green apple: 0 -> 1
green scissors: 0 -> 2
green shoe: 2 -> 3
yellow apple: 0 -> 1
*-*-*
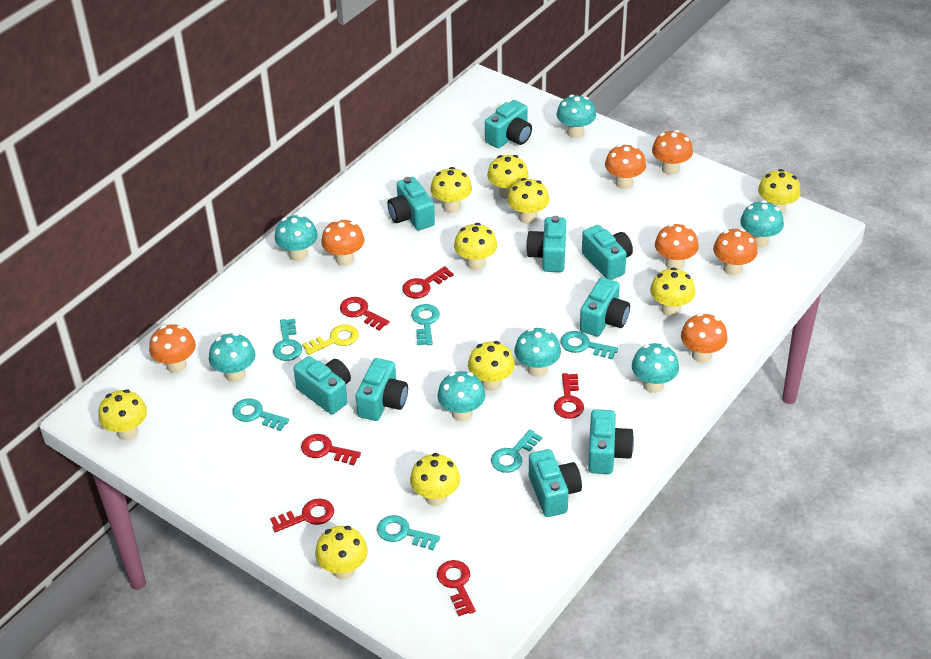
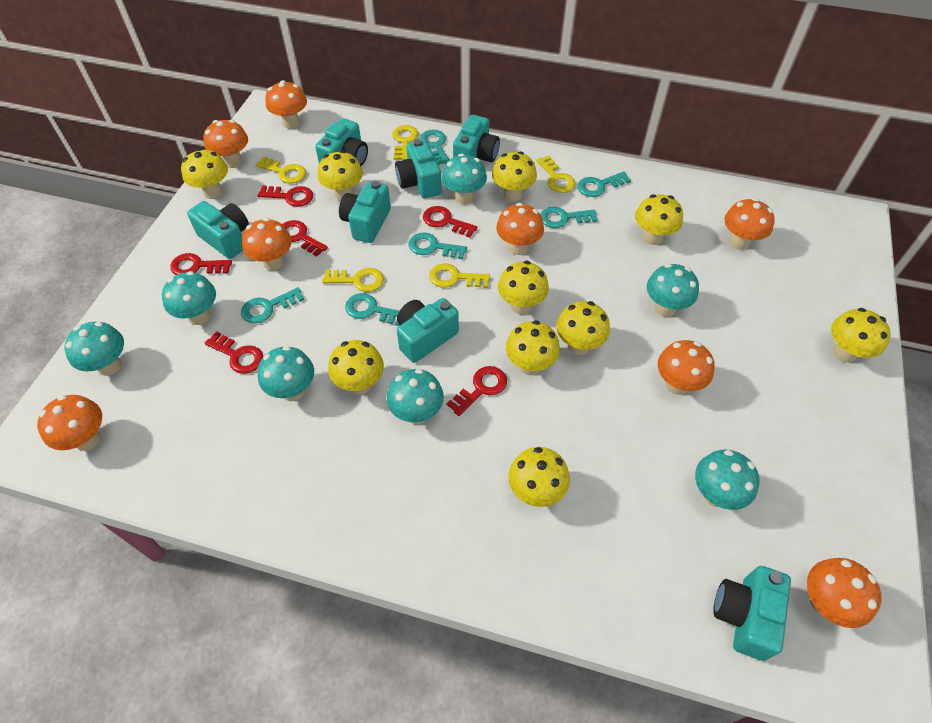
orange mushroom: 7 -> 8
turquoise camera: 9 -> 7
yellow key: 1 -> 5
*-*-*
What the task asks » Please copy out each line in the entries that mentions the string "green".

Result »
green apple: 0 -> 1
green scissors: 0 -> 2
green shoe: 2 -> 3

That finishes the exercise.